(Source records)
Begin

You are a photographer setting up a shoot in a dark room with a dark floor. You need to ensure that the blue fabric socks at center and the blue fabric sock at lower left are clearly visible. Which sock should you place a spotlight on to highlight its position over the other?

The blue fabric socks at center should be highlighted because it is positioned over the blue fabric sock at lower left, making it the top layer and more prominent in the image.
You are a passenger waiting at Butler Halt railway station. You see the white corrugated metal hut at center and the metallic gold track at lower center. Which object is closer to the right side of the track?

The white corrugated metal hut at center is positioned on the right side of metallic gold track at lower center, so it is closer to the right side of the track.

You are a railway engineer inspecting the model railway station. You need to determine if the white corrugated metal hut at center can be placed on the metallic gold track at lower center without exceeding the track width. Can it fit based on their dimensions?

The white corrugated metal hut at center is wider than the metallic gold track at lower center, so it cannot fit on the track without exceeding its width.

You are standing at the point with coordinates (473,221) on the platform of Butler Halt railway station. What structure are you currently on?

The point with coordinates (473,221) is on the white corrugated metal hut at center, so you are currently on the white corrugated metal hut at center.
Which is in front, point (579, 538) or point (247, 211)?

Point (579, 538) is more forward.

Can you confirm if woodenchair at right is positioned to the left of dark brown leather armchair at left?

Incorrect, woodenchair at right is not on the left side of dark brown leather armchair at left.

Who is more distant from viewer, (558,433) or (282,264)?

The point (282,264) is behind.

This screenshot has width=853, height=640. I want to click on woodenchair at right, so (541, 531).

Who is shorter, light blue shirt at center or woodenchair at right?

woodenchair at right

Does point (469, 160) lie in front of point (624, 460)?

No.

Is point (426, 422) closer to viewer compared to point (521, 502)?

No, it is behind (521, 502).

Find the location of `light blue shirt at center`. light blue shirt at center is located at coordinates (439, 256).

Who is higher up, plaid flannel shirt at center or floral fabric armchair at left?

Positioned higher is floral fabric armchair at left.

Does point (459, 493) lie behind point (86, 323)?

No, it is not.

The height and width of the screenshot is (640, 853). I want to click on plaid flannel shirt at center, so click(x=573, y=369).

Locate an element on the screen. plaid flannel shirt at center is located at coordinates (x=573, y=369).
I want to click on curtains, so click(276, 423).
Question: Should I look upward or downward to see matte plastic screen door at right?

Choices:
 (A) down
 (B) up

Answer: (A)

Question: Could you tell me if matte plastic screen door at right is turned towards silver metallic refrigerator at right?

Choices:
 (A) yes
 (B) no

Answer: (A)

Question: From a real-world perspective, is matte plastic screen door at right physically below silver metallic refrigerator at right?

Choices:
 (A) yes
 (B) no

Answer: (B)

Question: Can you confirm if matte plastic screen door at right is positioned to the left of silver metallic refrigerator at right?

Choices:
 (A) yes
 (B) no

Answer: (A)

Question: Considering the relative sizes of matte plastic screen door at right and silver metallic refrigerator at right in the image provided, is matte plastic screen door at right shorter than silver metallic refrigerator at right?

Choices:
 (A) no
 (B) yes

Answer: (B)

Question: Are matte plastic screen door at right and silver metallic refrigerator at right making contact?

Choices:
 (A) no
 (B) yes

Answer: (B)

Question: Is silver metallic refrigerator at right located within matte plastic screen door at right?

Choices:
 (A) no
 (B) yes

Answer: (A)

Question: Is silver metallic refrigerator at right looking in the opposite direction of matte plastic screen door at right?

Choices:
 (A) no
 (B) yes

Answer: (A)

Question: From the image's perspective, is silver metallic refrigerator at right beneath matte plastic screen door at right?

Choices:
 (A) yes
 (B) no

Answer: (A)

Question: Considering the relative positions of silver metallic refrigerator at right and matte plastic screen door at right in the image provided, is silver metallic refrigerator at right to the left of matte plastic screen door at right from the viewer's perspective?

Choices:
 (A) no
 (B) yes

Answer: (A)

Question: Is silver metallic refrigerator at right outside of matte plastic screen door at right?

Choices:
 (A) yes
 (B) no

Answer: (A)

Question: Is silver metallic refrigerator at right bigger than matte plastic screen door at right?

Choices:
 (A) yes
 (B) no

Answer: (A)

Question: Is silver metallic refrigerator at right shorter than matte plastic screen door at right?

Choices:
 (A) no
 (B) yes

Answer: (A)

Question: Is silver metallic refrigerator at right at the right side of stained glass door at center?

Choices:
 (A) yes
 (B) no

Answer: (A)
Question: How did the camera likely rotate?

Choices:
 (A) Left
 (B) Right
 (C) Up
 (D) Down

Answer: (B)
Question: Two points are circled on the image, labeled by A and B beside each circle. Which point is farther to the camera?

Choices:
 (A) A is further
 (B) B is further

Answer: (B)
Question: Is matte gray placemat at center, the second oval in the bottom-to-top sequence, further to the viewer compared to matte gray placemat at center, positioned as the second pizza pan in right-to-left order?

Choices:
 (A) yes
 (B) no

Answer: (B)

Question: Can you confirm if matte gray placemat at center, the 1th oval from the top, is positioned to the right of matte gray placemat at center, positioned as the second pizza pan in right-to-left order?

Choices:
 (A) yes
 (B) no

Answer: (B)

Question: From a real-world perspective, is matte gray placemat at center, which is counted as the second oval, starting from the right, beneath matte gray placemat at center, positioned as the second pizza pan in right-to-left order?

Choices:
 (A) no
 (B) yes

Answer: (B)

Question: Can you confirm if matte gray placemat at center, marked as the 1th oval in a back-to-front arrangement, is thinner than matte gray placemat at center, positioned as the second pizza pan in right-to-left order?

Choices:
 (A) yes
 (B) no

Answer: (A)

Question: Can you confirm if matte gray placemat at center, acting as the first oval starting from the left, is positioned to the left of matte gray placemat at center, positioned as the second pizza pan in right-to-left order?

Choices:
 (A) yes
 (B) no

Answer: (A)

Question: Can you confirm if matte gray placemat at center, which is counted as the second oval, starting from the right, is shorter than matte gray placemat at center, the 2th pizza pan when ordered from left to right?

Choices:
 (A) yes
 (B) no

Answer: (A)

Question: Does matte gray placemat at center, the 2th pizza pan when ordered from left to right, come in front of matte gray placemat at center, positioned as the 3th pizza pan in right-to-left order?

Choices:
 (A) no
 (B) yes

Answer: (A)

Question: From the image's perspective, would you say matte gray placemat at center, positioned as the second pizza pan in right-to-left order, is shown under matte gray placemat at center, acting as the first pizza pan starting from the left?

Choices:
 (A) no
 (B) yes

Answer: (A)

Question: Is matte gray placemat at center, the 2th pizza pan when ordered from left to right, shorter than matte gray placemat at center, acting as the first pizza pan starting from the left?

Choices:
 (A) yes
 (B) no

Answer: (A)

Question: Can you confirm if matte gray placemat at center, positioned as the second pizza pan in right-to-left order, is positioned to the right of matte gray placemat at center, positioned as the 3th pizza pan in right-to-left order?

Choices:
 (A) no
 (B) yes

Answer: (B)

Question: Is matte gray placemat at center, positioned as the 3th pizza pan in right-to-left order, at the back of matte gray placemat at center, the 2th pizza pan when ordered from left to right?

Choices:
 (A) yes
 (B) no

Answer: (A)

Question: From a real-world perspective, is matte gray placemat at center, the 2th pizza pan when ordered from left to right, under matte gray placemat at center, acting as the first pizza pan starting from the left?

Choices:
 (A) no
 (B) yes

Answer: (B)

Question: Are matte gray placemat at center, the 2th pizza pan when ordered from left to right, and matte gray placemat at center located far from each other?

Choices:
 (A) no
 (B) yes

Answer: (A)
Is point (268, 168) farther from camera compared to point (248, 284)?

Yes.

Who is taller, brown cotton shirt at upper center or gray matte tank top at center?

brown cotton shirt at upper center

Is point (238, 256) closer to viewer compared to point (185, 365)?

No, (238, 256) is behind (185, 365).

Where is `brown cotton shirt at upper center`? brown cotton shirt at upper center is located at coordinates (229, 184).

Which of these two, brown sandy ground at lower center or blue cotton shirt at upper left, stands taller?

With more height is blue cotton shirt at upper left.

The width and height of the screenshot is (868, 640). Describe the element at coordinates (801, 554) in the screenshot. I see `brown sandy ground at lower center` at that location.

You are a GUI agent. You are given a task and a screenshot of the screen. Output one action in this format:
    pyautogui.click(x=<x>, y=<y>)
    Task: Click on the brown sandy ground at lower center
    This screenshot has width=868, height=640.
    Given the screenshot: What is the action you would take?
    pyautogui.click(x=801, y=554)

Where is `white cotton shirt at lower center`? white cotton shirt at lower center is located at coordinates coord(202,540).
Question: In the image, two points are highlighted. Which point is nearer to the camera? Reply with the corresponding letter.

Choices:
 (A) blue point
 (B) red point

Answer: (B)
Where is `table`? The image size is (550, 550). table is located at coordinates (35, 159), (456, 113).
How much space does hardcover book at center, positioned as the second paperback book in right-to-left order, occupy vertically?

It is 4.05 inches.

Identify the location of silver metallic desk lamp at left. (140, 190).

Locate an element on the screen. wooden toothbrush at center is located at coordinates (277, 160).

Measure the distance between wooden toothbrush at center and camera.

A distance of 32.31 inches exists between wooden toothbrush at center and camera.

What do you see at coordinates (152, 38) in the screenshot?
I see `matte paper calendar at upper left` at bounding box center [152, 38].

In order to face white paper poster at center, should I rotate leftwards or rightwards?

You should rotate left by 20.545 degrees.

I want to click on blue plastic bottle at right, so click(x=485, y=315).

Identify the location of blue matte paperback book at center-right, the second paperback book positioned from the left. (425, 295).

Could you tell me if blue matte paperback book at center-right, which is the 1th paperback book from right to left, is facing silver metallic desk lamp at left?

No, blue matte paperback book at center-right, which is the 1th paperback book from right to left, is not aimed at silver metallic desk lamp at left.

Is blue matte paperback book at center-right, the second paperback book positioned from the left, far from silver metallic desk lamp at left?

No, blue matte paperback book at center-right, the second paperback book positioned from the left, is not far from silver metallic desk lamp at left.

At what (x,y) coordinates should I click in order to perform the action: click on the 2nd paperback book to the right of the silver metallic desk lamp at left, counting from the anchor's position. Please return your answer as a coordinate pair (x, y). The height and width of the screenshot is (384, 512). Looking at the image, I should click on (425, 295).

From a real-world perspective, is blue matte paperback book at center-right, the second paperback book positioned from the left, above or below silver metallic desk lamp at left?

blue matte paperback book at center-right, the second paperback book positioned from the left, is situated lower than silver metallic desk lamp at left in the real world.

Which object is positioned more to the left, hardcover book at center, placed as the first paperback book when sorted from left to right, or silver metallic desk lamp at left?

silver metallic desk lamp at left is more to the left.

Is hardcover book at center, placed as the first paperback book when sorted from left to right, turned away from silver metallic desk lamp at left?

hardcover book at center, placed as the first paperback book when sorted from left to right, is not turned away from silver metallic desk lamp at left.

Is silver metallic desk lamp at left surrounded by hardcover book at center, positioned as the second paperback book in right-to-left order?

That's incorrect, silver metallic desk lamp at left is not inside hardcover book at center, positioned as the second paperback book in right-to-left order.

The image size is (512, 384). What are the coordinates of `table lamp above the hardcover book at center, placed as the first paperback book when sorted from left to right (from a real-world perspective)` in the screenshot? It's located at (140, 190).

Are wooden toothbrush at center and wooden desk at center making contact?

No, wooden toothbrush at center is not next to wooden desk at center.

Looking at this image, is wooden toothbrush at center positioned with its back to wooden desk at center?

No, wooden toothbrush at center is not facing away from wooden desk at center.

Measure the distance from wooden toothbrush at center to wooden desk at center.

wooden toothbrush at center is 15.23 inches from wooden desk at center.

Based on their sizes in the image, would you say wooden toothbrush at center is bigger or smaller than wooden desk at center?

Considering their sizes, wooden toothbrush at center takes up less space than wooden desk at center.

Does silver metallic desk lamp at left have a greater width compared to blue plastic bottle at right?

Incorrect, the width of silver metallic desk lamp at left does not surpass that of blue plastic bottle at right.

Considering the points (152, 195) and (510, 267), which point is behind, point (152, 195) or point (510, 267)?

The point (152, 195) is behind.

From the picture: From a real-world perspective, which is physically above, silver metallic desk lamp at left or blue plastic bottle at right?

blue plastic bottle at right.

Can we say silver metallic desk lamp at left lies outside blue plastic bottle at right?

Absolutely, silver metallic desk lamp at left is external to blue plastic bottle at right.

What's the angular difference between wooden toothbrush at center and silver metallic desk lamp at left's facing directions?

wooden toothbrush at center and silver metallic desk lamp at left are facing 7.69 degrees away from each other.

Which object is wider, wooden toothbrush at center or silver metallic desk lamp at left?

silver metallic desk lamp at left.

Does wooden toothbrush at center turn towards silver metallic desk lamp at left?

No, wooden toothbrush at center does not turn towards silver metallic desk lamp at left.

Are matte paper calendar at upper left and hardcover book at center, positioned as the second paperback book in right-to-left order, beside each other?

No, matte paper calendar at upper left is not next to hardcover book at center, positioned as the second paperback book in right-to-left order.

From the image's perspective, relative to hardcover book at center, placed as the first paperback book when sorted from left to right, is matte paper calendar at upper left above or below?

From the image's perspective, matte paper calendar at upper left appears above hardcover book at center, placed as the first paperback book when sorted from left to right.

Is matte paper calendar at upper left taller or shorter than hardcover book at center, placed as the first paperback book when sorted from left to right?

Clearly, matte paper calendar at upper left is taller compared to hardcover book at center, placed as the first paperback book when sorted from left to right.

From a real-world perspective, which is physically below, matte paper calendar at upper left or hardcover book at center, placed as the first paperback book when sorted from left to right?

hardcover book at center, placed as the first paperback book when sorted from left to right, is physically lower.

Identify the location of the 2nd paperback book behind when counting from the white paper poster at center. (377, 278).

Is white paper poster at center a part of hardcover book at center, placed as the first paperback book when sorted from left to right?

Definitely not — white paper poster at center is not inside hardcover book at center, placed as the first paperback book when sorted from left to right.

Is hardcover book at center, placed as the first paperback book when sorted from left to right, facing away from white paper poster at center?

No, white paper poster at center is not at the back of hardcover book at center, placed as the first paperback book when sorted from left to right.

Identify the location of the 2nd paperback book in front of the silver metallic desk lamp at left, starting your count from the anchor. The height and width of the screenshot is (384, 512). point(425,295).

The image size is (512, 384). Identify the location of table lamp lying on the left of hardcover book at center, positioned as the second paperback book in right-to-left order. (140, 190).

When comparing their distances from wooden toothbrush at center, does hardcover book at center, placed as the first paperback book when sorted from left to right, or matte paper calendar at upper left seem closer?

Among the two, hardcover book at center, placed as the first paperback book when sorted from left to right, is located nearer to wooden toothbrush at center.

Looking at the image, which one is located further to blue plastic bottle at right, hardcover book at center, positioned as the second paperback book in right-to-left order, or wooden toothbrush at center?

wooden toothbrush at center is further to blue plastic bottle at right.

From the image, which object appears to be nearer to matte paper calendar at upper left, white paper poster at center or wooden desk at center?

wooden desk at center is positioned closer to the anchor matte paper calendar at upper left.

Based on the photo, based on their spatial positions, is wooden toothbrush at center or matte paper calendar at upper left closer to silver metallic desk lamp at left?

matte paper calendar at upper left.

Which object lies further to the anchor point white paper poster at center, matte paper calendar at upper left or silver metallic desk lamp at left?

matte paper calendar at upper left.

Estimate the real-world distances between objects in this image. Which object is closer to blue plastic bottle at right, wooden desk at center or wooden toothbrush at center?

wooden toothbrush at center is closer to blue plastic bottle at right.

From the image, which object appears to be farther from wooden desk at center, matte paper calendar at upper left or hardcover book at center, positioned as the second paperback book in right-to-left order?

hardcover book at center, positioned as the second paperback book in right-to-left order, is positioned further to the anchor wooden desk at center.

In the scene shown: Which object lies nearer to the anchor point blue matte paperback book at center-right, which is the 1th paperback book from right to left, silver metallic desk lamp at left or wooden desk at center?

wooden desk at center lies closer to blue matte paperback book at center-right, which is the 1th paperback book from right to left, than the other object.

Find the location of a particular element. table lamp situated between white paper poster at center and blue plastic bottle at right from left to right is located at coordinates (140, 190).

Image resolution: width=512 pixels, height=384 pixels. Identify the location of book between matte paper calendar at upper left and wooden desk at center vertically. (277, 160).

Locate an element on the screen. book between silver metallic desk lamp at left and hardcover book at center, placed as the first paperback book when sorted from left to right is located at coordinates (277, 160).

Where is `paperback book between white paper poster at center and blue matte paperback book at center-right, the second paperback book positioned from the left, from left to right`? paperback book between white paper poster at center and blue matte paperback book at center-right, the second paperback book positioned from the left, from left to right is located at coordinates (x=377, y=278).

End

## [Goal of the exercise]
Reproduce the listing word for word, from its first line up to and including the line that contains "The white corrugated metal hut at center is positioned".

## [Written answer]
You are a photographer setting up a shoot in a dark room with a dark floor. You need to ensure that the blue fabric socks at center and the blue fabric sock at lower left are clearly visible. Which sock should you place a spotlight on to highlight its position over the other?

The blue fabric socks at center should be highlighted because it is positioned over the blue fabric sock at lower left, making it the top layer and more prominent in the image.
You are a passenger waiting at Butler Halt railway station. You see the white corrugated metal hut at center and the metallic gold track at lower center. Which object is closer to the right side of the track?

The white corrugated metal hut at center is positioned on the right side of metallic gold track at lower center, so it is closer to the right side of the track.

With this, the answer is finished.